* [Goal of the exercise] All that is wanted is the line with "black L-shape: (49, 61) -> (61, 89), moved" and each line after it to the end of the data below, set down exactly and without pictures.

* [Data for analysis]
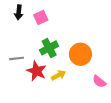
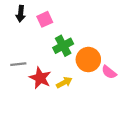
green cross: (49, 48) -> (63, 46), moved
pink semicircle: (99, 81) -> (109, 72), moved

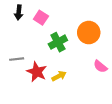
pink square: (45, 19) -> (41, 18), turned -32
orange circle: (88, 60) -> (89, 33), moved

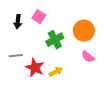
black arrow: (19, 12) -> (18, 22), moved
pink semicircle: (100, 66) -> (88, 57), moved

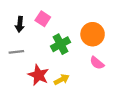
gray line: (16, 56) -> (16, 52), moved

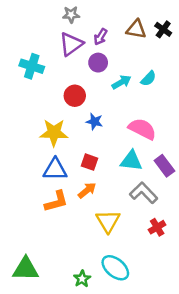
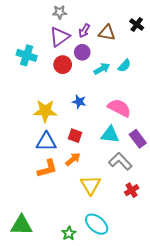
brown triangle: (136, 29) -> (107, 33), moved
red circle: (75, 96) -> (63, 65), moved

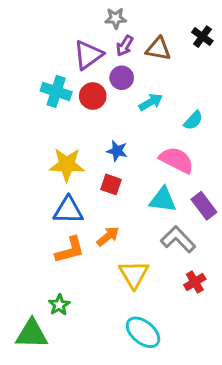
gray star: (60, 12) -> (116, 18), moved
cyan cross: (27, 55) -> (56, 91), moved
cyan semicircle: (124, 66) -> (193, 120), moved
red square: (75, 136) -> (111, 184), moved
green star: (69, 233) -> (59, 305), moved

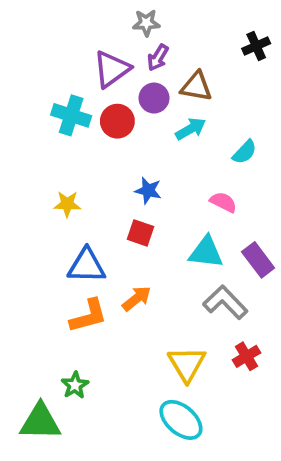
black cross: (202, 37) -> (256, 46), turned 30
brown triangle: (158, 49) -> (196, 86), moved
pink semicircle: (177, 160) -> (223, 202), size x0.6
yellow star: (67, 165) -> (67, 204), moved, size x0.6
yellow triangle: (134, 274) -> (187, 364), moved

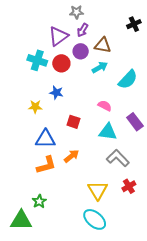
cyan semicircle: (245, 152) -> (128, 79), size x1.5
blue star: (148, 191) -> (56, 93), moved
pink semicircle: (223, 202) -> (105, 106), moved
purple rectangle: (258, 260) -> (135, 122), moved

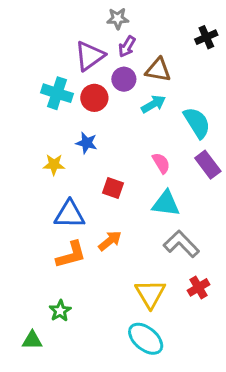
cyan semicircle: (128, 79) -> (197, 123), turned -75
pink semicircle: (105, 106) -> (161, 163), turned 32
purple rectangle: (135, 122) -> (208, 165), moved
green triangle: (21, 220) -> (32, 340), size x0.6

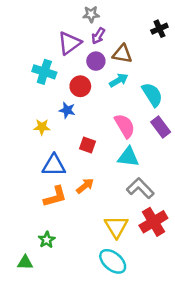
red circle: (94, 98) -> (80, 86), moved
pink semicircle: (161, 163) -> (125, 126), size x1.5
red cross: (198, 287) -> (153, 222), size x1.6

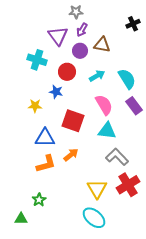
purple triangle: (70, 43) -> (58, 36), turned -30
cyan arrow: (119, 80) -> (97, 76), moved
red square: (88, 145) -> (73, 121), size x1.6

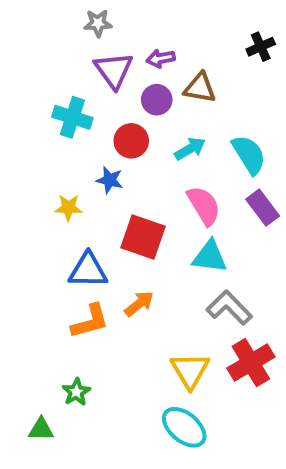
gray star: (76, 12) -> (98, 23), moved
purple arrow: (82, 30) -> (161, 58), turned 48

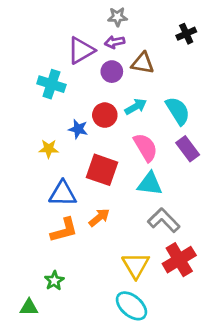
gray star: (98, 23) -> (117, 17), moved
purple triangle: (114, 70) -> (81, 50), turned 36
red circle: (131, 141) -> (105, 115), moved

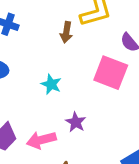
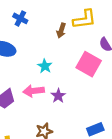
pink arrow: (41, 140) -> (34, 91), moved

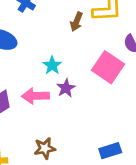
purple star: (58, 96) -> (66, 88), moved

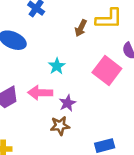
purple star: (66, 88) -> (67, 103), moved
brown star: (45, 148) -> (60, 126), moved

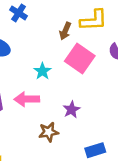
pink square: (107, 70) -> (80, 58), moved
purple star: (67, 103) -> (71, 110), moved

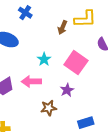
pink square: (80, 58) -> (76, 63), moved

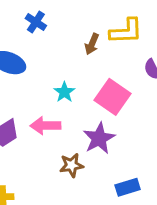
purple star: (67, 90) -> (99, 138), size x1.5

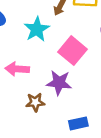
cyan star: (64, 92) -> (37, 29), moved, size x1.5
purple star: (99, 138) -> (59, 83), turned 30

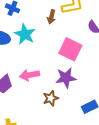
cyan star: (37, 29) -> (25, 34), moved

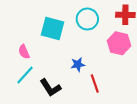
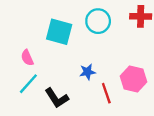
pink hexagon: (119, 43) -> (134, 79), moved

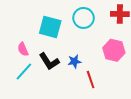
pink hexagon: (134, 79) -> (114, 50), moved
black L-shape: (57, 98) -> (49, 61), moved

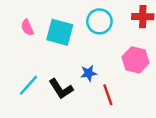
pink semicircle: (23, 49) -> (27, 27), moved
black L-shape: (49, 61) -> (61, 89), moved

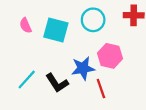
pink hexagon: (136, 60) -> (110, 56), moved
blue star: (89, 73) -> (83, 68), size x1.5

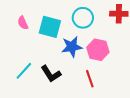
blue star: (83, 68) -> (72, 47), moved

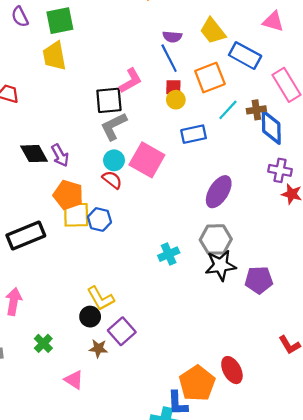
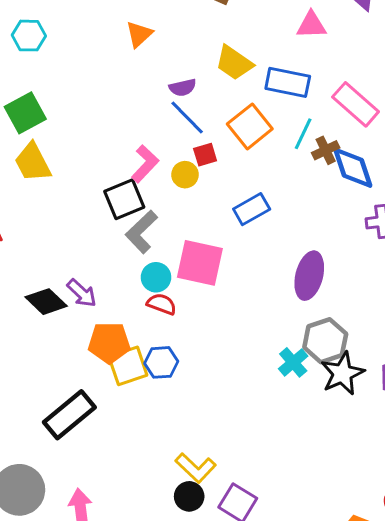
yellow circle: (176, 100) -> (185, 175), moved
cyan line: (228, 110) -> (303, 134), moved
cyan cross: (169, 254) -> (293, 362), moved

* [Your response]
black L-shape: (49, 61) -> (61, 89), moved

pink hexagon: (136, 60) -> (110, 56), moved
blue star: (89, 73) -> (83, 68), size x1.5

blue star: (83, 68) -> (72, 47), moved

yellow circle: (176, 100) -> (185, 175), moved
cyan line: (228, 110) -> (303, 134), moved
cyan cross: (169, 254) -> (293, 362), moved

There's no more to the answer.